> [DATA]
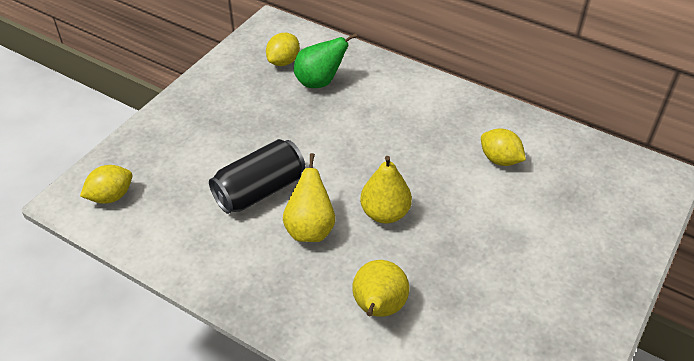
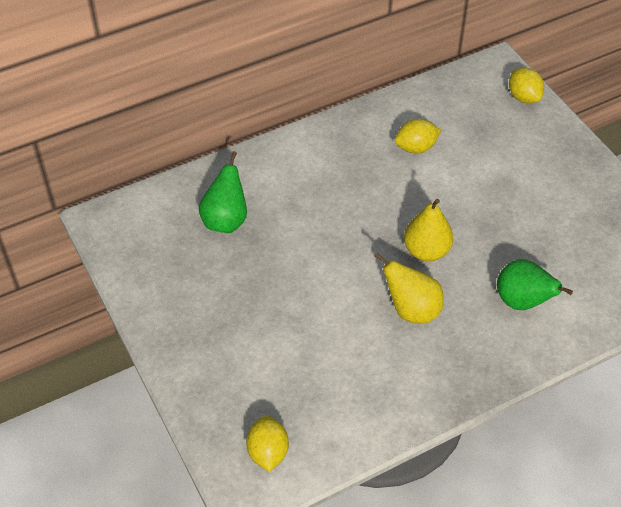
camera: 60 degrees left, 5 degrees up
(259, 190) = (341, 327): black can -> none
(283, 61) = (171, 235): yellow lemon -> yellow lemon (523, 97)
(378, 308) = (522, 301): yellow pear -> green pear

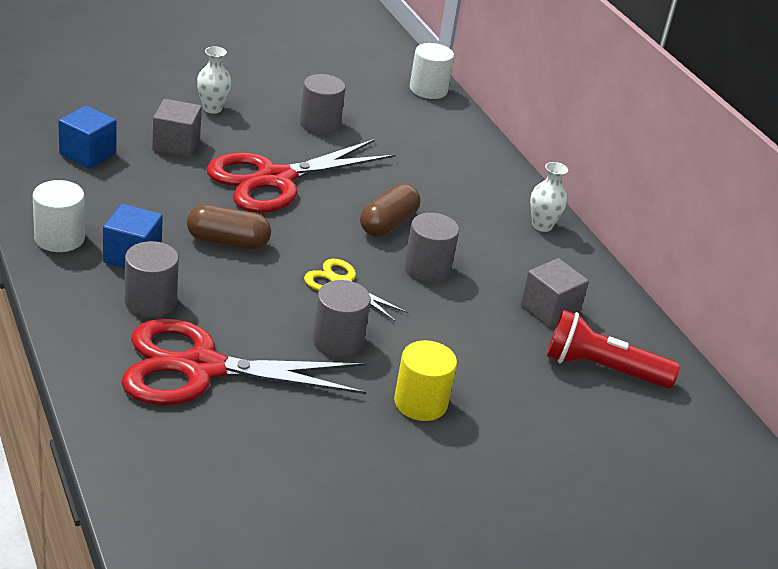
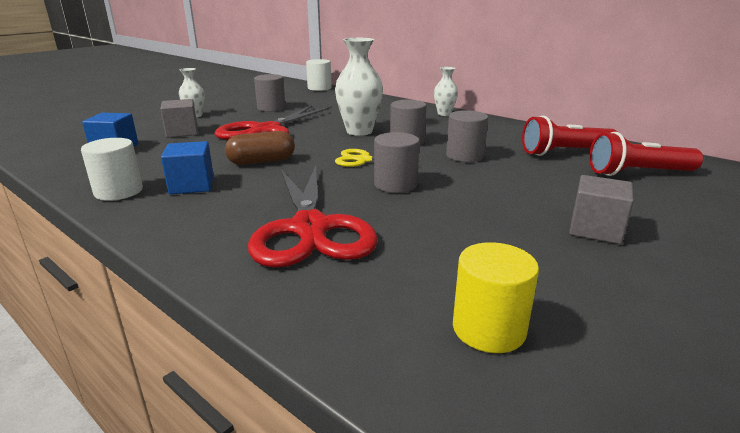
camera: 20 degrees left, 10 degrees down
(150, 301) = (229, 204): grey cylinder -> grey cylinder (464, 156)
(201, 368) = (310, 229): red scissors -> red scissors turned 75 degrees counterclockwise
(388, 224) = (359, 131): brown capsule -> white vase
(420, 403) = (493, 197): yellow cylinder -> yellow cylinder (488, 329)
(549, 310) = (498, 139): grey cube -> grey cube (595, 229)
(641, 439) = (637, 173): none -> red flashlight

> [PROBLEM REQUIREMENTS] Could the lines from the one with "(259, 190) = (341, 327): black can -> none" through the last line of the material above be written out exactly, both included, with pictures left out?

> [YOUR RESPONSE]
(259, 190) = (341, 327): black can -> none
(283, 61) = (171, 235): yellow lemon -> yellow lemon (523, 97)
(378, 308) = (522, 301): yellow pear -> green pear

camera: 20 degrees left, 10 degrees down
(150, 301) = (229, 204): grey cylinder -> grey cylinder (464, 156)
(201, 368) = (310, 229): red scissors -> red scissors turned 75 degrees counterclockwise
(388, 224) = (359, 131): brown capsule -> white vase
(420, 403) = (493, 197): yellow cylinder -> yellow cylinder (488, 329)
(549, 310) = (498, 139): grey cube -> grey cube (595, 229)
(641, 439) = (637, 173): none -> red flashlight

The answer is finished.